What the task asks =>
Pick the lines holding the string "camera" out of the records and copy them.

:: Provided records

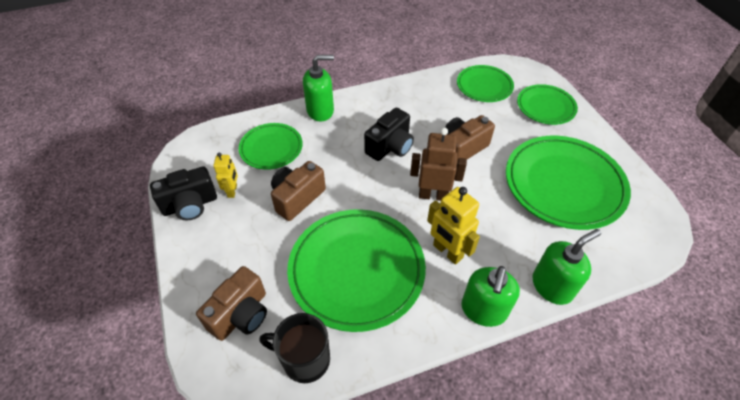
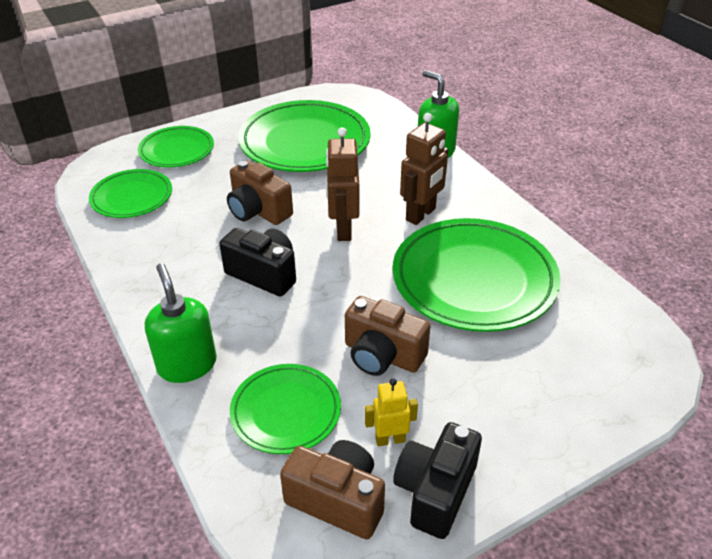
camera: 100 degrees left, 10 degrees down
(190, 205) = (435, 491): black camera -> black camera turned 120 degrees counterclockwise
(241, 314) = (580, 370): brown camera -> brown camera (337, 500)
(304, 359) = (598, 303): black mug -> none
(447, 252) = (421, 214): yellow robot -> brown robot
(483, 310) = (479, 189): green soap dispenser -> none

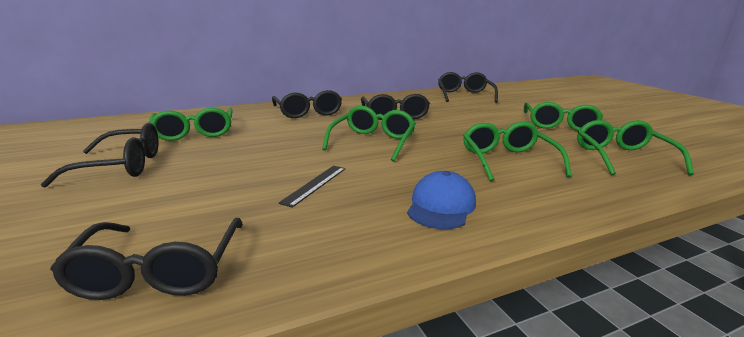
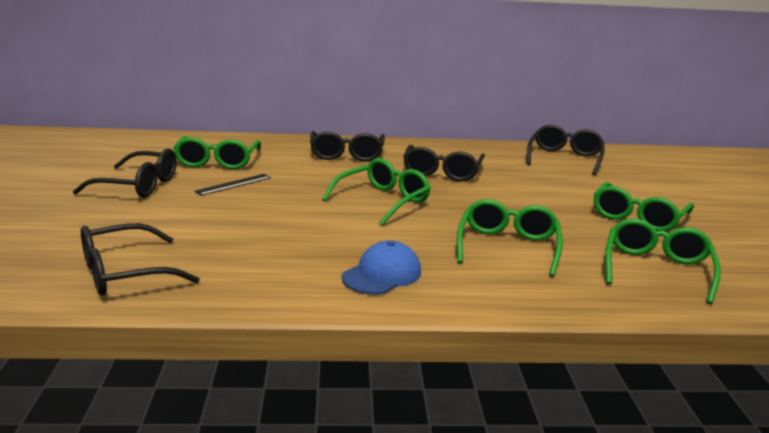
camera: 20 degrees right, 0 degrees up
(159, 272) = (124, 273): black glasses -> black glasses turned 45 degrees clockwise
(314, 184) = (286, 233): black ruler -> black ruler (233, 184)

::::

Solution for this problem =>
camera: 100 degrees left, 10 degrees down
(190, 205) = (435, 491): black camera -> black camera turned 120 degrees counterclockwise
(241, 314) = (580, 370): brown camera -> brown camera (337, 500)
camera: 20 degrees right, 0 degrees up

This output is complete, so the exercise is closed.